» **Your objective**
Report only how many lines below include "none".

(Saved data entries)
=======
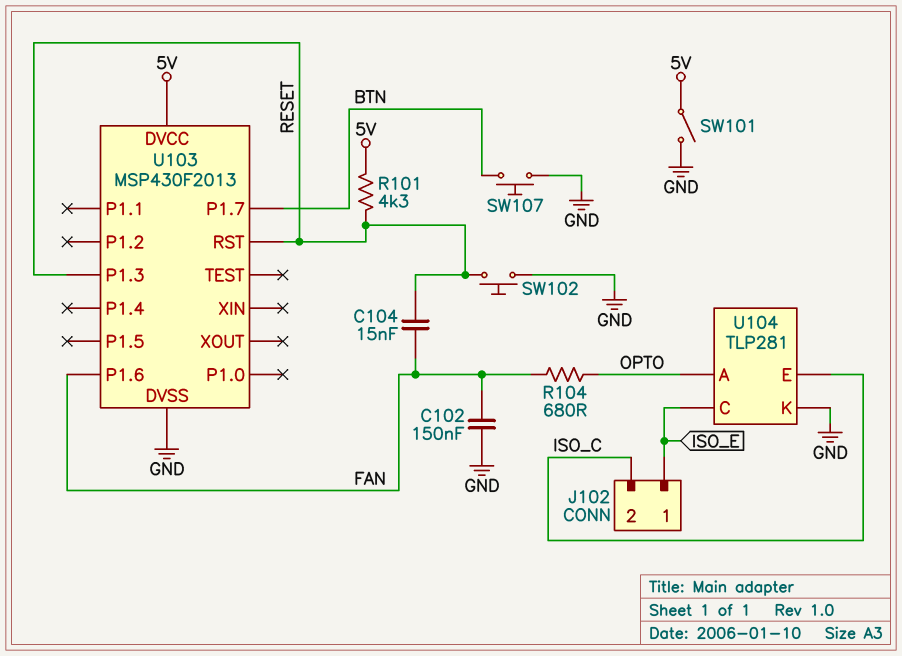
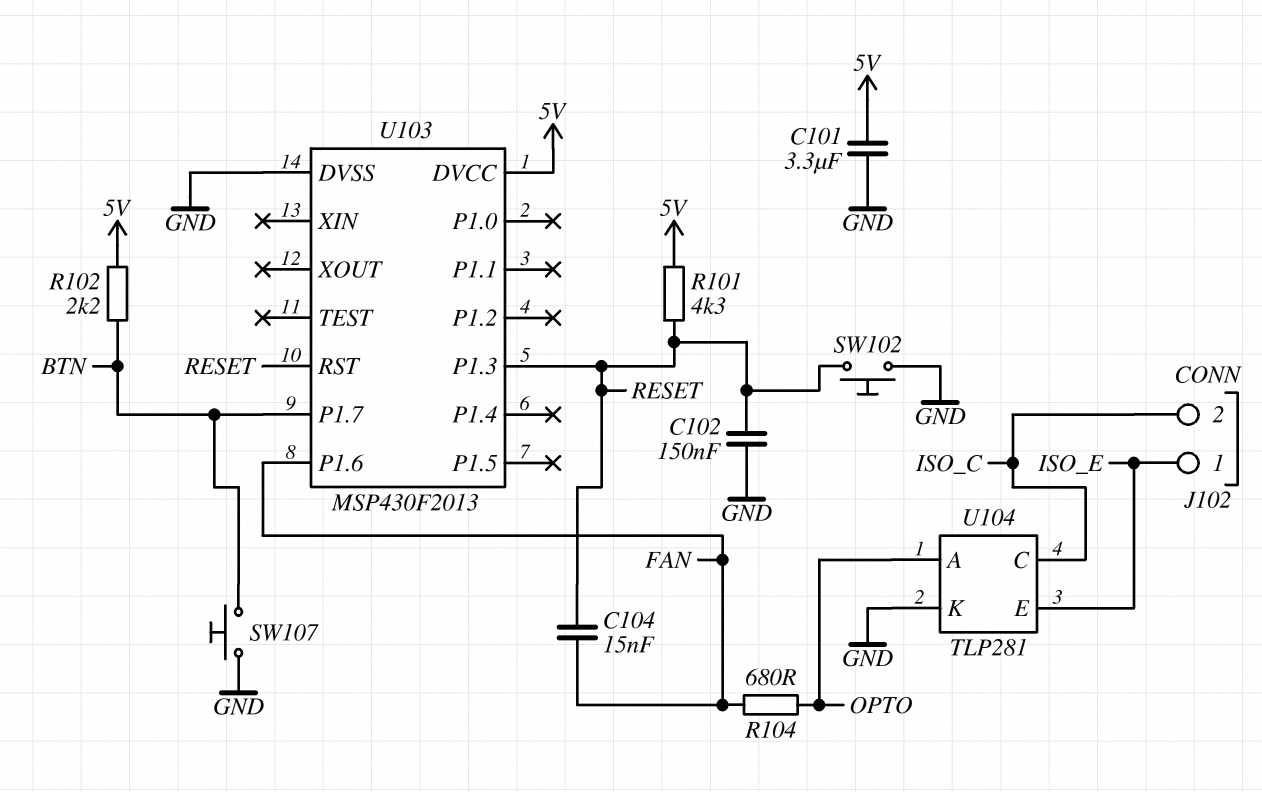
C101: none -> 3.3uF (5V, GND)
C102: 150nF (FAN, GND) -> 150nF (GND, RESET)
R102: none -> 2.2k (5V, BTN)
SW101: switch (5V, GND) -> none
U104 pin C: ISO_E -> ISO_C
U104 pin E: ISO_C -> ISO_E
=======
» **Exercise answer**
3